### Stated exercise
Please write down every line of the entries below word for word, and leave the pictures out.

### Record set
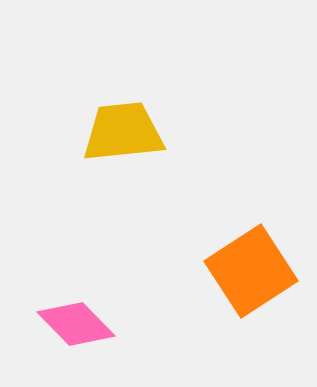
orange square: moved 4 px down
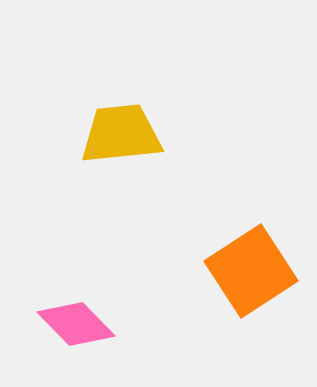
yellow trapezoid: moved 2 px left, 2 px down
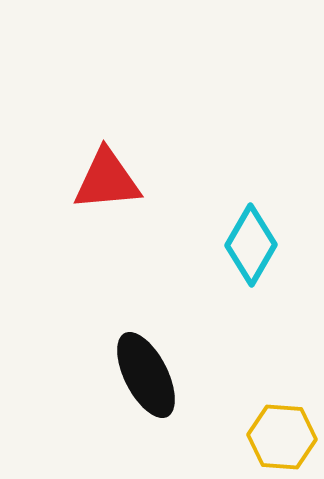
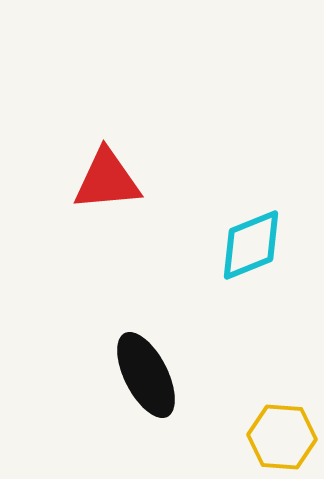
cyan diamond: rotated 38 degrees clockwise
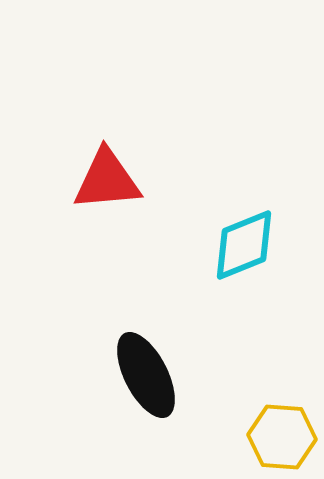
cyan diamond: moved 7 px left
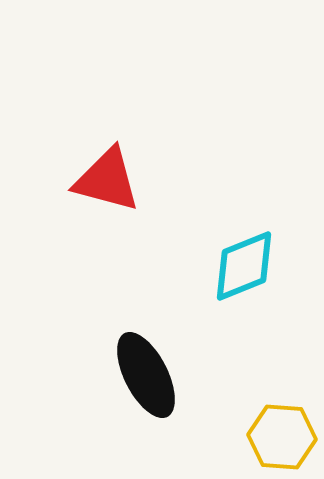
red triangle: rotated 20 degrees clockwise
cyan diamond: moved 21 px down
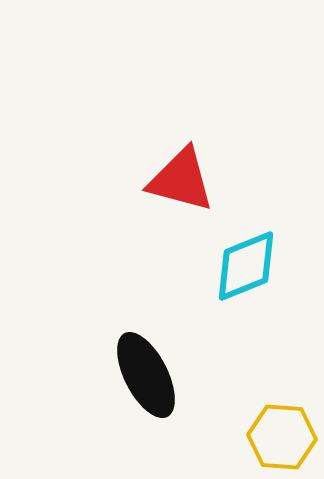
red triangle: moved 74 px right
cyan diamond: moved 2 px right
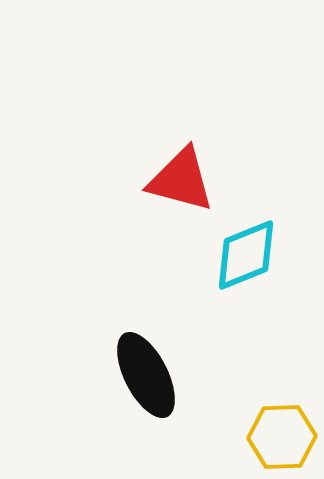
cyan diamond: moved 11 px up
yellow hexagon: rotated 6 degrees counterclockwise
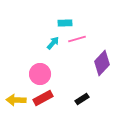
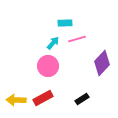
pink circle: moved 8 px right, 8 px up
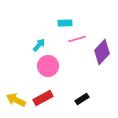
cyan arrow: moved 14 px left, 2 px down
purple diamond: moved 11 px up
yellow arrow: rotated 24 degrees clockwise
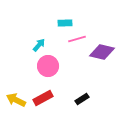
purple diamond: rotated 60 degrees clockwise
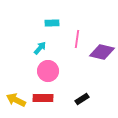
cyan rectangle: moved 13 px left
pink line: rotated 66 degrees counterclockwise
cyan arrow: moved 1 px right, 3 px down
pink circle: moved 5 px down
red rectangle: rotated 30 degrees clockwise
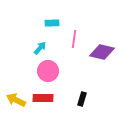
pink line: moved 3 px left
black rectangle: rotated 40 degrees counterclockwise
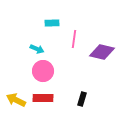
cyan arrow: moved 3 px left, 1 px down; rotated 72 degrees clockwise
pink circle: moved 5 px left
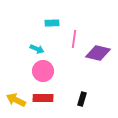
purple diamond: moved 4 px left, 1 px down
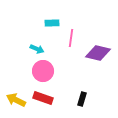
pink line: moved 3 px left, 1 px up
red rectangle: rotated 18 degrees clockwise
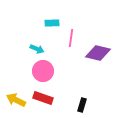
black rectangle: moved 6 px down
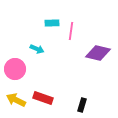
pink line: moved 7 px up
pink circle: moved 28 px left, 2 px up
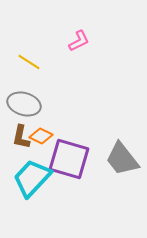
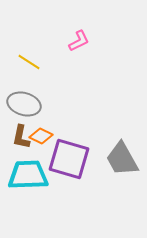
gray trapezoid: rotated 9 degrees clockwise
cyan trapezoid: moved 4 px left, 3 px up; rotated 45 degrees clockwise
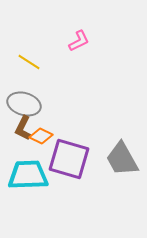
brown L-shape: moved 2 px right, 9 px up; rotated 15 degrees clockwise
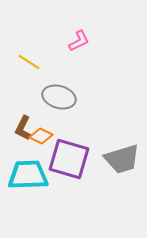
gray ellipse: moved 35 px right, 7 px up
gray trapezoid: rotated 78 degrees counterclockwise
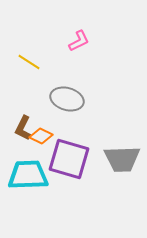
gray ellipse: moved 8 px right, 2 px down
gray trapezoid: rotated 15 degrees clockwise
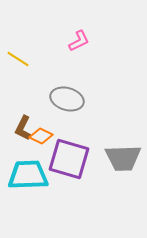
yellow line: moved 11 px left, 3 px up
gray trapezoid: moved 1 px right, 1 px up
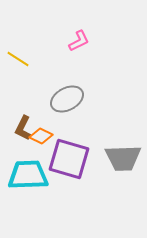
gray ellipse: rotated 44 degrees counterclockwise
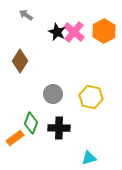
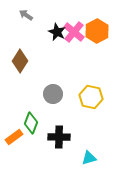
orange hexagon: moved 7 px left
black cross: moved 9 px down
orange rectangle: moved 1 px left, 1 px up
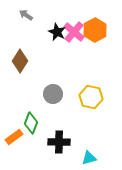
orange hexagon: moved 2 px left, 1 px up
black cross: moved 5 px down
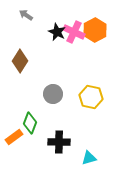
pink cross: rotated 15 degrees counterclockwise
green diamond: moved 1 px left
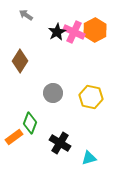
black star: rotated 18 degrees clockwise
gray circle: moved 1 px up
black cross: moved 1 px right, 1 px down; rotated 30 degrees clockwise
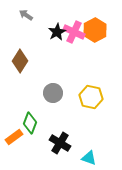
cyan triangle: rotated 35 degrees clockwise
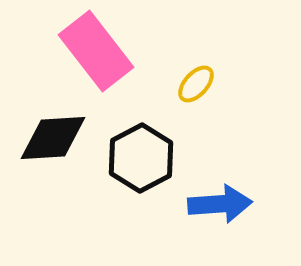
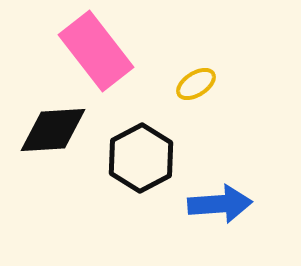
yellow ellipse: rotated 15 degrees clockwise
black diamond: moved 8 px up
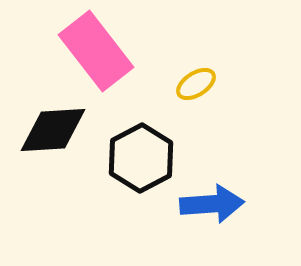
blue arrow: moved 8 px left
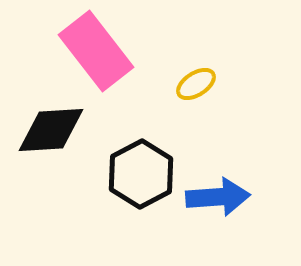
black diamond: moved 2 px left
black hexagon: moved 16 px down
blue arrow: moved 6 px right, 7 px up
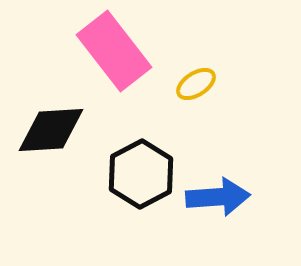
pink rectangle: moved 18 px right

### Output of the exercise
orange square: moved 4 px down
yellow trapezoid: moved 2 px left, 2 px down
cyan diamond: rotated 38 degrees clockwise
cyan diamond: moved 7 px left
red triangle: rotated 20 degrees clockwise
cyan diamond: moved 21 px down
red triangle: moved 74 px right
cyan diamond: moved 2 px right
cyan diamond: moved 11 px up
yellow hexagon: rotated 6 degrees counterclockwise
pink circle: moved 8 px right, 8 px up
cyan arrow: moved 14 px left, 2 px down
purple diamond: moved 11 px up
yellow arrow: rotated 24 degrees clockwise
purple diamond: rotated 60 degrees clockwise
cyan rectangle: moved 13 px left
pink line: rotated 66 degrees counterclockwise
cyan arrow: moved 1 px right, 3 px down
pink circle: moved 5 px down
red rectangle: rotated 30 degrees clockwise
pink line: moved 3 px left
black rectangle: rotated 40 degrees counterclockwise
cyan arrow: moved 3 px left, 1 px down; rotated 72 degrees clockwise
pink circle: moved 5 px left
purple diamond: moved 4 px left, 1 px down
pink line: moved 3 px left, 1 px up
red rectangle: rotated 18 degrees clockwise
black rectangle: moved 6 px down
pink line: moved 7 px up
pink circle: moved 28 px left, 2 px up
gray trapezoid: rotated 9 degrees clockwise
cyan trapezoid: moved 4 px left, 3 px up; rotated 45 degrees clockwise
brown L-shape: moved 2 px right, 9 px up; rotated 15 degrees clockwise
gray ellipse: moved 35 px right, 7 px up
gray trapezoid: rotated 78 degrees counterclockwise
gray ellipse: moved 8 px right, 2 px down
gray trapezoid: rotated 15 degrees clockwise
yellow line: moved 11 px left, 3 px up
gray trapezoid: moved 1 px right, 1 px up
gray ellipse: rotated 44 degrees counterclockwise
orange hexagon: moved 7 px left
black cross: moved 9 px down
orange rectangle: moved 1 px left, 1 px up
orange hexagon: moved 2 px left, 1 px up
black cross: moved 5 px down
pink cross: rotated 15 degrees counterclockwise
green diamond: moved 1 px left
black star: rotated 18 degrees clockwise
gray circle: moved 1 px up
black cross: moved 1 px right, 1 px down; rotated 30 degrees clockwise
cyan triangle: rotated 35 degrees clockwise
yellow ellipse: rotated 15 degrees clockwise
black diamond: moved 8 px up
blue arrow: moved 8 px left
black diamond: moved 2 px left
black hexagon: moved 16 px down
blue arrow: moved 6 px right, 7 px up
pink rectangle: moved 18 px right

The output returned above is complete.